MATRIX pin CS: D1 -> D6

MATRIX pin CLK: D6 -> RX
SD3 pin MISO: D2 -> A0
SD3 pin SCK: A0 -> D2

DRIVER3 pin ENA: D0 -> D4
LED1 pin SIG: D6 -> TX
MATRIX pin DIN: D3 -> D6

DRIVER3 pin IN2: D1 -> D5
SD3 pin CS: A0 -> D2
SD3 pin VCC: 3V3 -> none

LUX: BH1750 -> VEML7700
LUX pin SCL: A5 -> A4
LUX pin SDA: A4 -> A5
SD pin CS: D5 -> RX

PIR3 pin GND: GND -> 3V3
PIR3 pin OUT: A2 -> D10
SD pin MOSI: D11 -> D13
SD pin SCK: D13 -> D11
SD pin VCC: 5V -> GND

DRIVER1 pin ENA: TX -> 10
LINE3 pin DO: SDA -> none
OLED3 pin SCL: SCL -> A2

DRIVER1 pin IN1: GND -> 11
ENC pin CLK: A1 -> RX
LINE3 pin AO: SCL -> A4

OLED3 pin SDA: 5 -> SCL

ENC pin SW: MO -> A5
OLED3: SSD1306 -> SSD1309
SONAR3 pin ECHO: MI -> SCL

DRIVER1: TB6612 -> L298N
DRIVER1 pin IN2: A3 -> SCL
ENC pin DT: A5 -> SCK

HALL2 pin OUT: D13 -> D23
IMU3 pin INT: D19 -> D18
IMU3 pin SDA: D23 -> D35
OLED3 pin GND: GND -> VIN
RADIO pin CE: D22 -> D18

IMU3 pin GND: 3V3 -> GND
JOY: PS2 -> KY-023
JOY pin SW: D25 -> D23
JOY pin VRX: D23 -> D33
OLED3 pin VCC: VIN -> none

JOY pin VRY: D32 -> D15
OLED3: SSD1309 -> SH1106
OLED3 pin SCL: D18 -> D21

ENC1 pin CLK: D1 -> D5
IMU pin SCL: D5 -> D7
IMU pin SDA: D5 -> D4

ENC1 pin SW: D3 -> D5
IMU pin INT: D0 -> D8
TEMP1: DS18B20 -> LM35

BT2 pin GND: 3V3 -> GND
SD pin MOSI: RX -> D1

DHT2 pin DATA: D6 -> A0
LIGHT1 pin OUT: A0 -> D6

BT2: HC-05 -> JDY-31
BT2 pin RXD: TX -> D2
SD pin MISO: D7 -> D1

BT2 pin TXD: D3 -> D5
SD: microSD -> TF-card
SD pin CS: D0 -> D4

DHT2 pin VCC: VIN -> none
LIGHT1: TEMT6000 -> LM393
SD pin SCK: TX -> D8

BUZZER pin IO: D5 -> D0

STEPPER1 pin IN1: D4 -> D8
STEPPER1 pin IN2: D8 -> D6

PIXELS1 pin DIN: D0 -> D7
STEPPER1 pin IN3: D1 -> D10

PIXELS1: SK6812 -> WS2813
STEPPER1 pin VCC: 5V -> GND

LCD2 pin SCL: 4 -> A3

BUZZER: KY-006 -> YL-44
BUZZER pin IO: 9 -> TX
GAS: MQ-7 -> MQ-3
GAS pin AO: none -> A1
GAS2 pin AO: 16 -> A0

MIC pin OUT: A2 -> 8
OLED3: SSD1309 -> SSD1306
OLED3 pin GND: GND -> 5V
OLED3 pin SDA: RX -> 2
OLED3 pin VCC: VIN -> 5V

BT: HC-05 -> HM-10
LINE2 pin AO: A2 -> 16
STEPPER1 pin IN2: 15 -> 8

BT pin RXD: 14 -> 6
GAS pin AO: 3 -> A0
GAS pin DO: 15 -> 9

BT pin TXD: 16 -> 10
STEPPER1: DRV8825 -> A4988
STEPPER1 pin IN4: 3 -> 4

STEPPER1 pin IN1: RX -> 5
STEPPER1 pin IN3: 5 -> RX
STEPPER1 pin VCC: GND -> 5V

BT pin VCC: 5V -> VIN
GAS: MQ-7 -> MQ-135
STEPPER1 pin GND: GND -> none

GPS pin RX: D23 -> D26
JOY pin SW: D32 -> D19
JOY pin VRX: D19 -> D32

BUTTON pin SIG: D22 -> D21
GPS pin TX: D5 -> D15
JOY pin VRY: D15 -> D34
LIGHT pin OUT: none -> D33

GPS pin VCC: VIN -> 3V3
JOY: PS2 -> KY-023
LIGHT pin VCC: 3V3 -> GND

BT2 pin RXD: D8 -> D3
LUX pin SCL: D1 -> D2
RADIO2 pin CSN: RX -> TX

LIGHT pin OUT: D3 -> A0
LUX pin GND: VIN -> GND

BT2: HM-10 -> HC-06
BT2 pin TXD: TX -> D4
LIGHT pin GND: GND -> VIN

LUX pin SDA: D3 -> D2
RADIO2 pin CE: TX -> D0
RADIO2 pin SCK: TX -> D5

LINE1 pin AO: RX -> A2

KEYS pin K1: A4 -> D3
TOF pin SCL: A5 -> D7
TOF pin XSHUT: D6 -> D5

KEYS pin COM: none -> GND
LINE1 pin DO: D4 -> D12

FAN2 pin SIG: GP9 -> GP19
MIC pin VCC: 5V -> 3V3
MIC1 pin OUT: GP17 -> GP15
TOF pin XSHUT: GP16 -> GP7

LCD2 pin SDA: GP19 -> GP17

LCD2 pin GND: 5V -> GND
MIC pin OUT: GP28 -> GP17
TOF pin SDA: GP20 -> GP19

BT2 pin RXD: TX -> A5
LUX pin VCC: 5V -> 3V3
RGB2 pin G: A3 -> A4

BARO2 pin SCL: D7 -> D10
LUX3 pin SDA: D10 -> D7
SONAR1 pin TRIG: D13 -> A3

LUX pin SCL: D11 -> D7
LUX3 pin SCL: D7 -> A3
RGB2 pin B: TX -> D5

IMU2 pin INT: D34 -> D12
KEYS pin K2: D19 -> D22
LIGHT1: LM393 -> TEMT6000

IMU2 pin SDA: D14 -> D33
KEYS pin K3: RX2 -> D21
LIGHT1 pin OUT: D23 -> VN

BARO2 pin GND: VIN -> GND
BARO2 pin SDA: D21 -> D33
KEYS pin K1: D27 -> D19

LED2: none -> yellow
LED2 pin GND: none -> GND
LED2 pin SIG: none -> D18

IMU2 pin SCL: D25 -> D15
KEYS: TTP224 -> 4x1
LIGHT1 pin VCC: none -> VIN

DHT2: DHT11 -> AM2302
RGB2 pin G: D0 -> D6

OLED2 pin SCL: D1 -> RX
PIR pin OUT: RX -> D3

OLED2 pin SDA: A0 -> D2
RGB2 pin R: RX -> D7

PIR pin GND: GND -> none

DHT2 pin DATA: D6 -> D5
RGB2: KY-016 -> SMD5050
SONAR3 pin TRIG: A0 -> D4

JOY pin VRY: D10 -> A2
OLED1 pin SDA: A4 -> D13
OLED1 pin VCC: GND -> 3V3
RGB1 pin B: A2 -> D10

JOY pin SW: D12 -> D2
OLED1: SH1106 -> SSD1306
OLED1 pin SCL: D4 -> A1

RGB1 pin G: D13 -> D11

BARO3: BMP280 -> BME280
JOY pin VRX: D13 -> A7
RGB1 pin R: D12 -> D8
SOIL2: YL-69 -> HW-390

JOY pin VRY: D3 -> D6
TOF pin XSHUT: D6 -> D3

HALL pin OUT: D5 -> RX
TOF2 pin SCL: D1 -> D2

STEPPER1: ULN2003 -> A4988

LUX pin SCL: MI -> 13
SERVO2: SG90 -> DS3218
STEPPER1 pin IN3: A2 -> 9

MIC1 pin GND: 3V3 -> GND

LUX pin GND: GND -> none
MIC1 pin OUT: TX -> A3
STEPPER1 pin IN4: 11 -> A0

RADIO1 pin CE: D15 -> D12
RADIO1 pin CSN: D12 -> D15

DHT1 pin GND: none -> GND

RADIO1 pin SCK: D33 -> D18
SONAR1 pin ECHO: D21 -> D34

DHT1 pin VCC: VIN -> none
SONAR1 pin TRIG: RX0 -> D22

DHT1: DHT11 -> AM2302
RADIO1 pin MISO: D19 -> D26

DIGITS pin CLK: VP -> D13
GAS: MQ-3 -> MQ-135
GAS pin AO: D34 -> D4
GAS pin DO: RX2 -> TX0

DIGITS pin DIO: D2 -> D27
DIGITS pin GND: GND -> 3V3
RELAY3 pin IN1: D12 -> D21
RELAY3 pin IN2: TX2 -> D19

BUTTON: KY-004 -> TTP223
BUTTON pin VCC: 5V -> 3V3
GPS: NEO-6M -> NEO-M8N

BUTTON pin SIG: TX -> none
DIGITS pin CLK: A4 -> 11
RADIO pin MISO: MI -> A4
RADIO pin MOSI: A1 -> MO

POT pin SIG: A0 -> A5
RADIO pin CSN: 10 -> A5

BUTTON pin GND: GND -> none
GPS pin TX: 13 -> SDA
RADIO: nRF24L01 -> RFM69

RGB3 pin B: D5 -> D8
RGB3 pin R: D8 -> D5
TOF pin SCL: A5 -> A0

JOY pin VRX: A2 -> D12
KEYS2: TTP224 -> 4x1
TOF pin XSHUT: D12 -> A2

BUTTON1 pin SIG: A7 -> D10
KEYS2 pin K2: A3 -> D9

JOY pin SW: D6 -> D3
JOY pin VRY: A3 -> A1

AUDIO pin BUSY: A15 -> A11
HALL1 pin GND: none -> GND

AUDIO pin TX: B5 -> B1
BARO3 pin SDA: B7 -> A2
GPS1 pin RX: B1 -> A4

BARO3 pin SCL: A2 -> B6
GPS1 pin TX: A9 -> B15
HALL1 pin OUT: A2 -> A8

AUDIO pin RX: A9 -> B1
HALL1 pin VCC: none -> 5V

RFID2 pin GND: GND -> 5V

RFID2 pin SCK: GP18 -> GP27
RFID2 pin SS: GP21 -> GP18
----
» **Instructions for the task**
Go through the listing above and write out exactly the lines starting with the one holding "MIC pin VCC: 5V -> 3V3" and running through the one holding "LUX3 pin SDA: D10 -> D7", ends included, and no others.

» **Result of the task**
MIC pin VCC: 5V -> 3V3
MIC1 pin OUT: GP17 -> GP15
TOF pin XSHUT: GP16 -> GP7

LCD2 pin SDA: GP19 -> GP17

LCD2 pin GND: 5V -> GND
MIC pin OUT: GP28 -> GP17
TOF pin SDA: GP20 -> GP19

BT2 pin RXD: TX -> A5
LUX pin VCC: 5V -> 3V3
RGB2 pin G: A3 -> A4

BARO2 pin SCL: D7 -> D10
LUX3 pin SDA: D10 -> D7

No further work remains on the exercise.